── SUPPLIED DATA

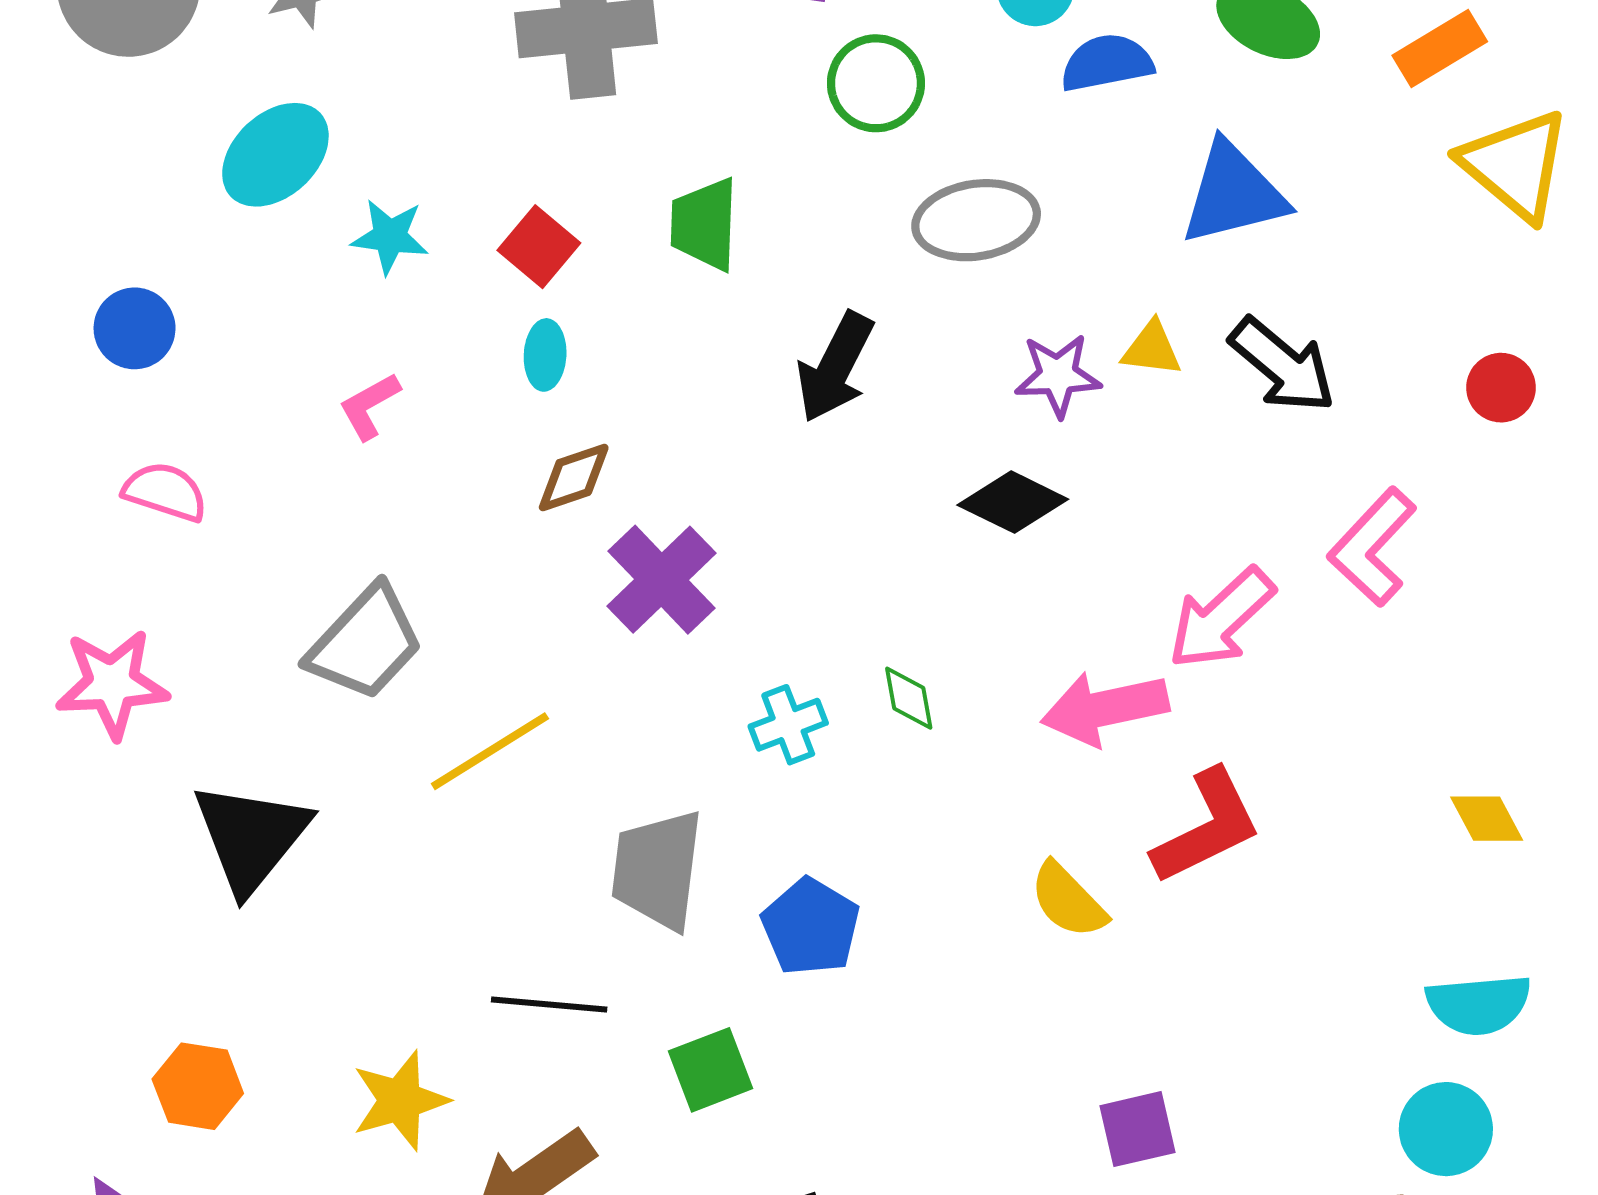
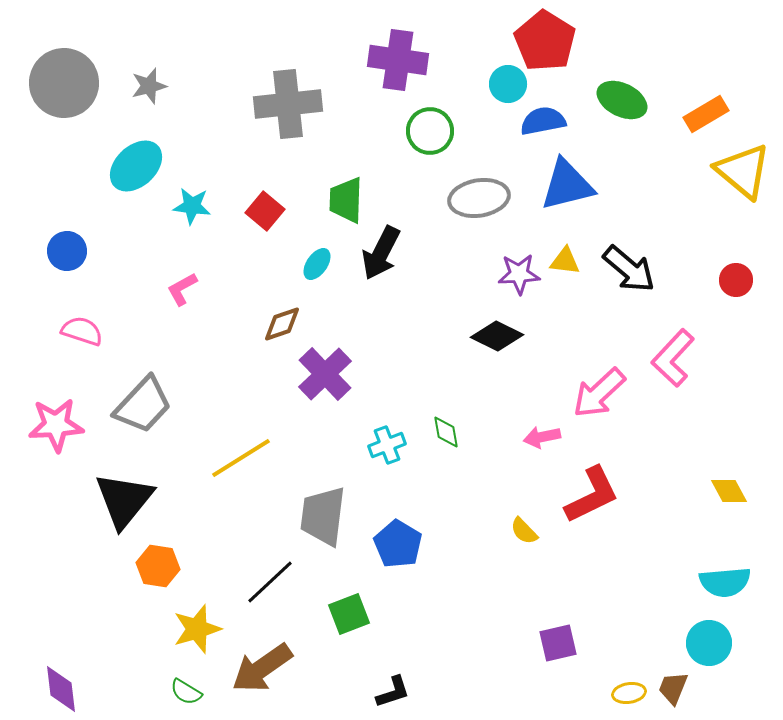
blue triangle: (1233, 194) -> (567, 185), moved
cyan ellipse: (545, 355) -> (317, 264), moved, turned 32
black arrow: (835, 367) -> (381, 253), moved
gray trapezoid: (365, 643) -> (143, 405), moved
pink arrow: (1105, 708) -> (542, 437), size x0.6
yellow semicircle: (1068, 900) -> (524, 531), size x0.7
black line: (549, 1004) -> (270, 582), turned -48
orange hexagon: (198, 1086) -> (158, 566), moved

────

### ACTION ITEM:
Transcribe exactly, please, the lines from the one with "black line: (549, 1004)" to the last line of the entries above, ends included.

### TASK RESULT:
black line: (549, 1004) -> (270, 582), turned -48
orange hexagon: (198, 1086) -> (158, 566), moved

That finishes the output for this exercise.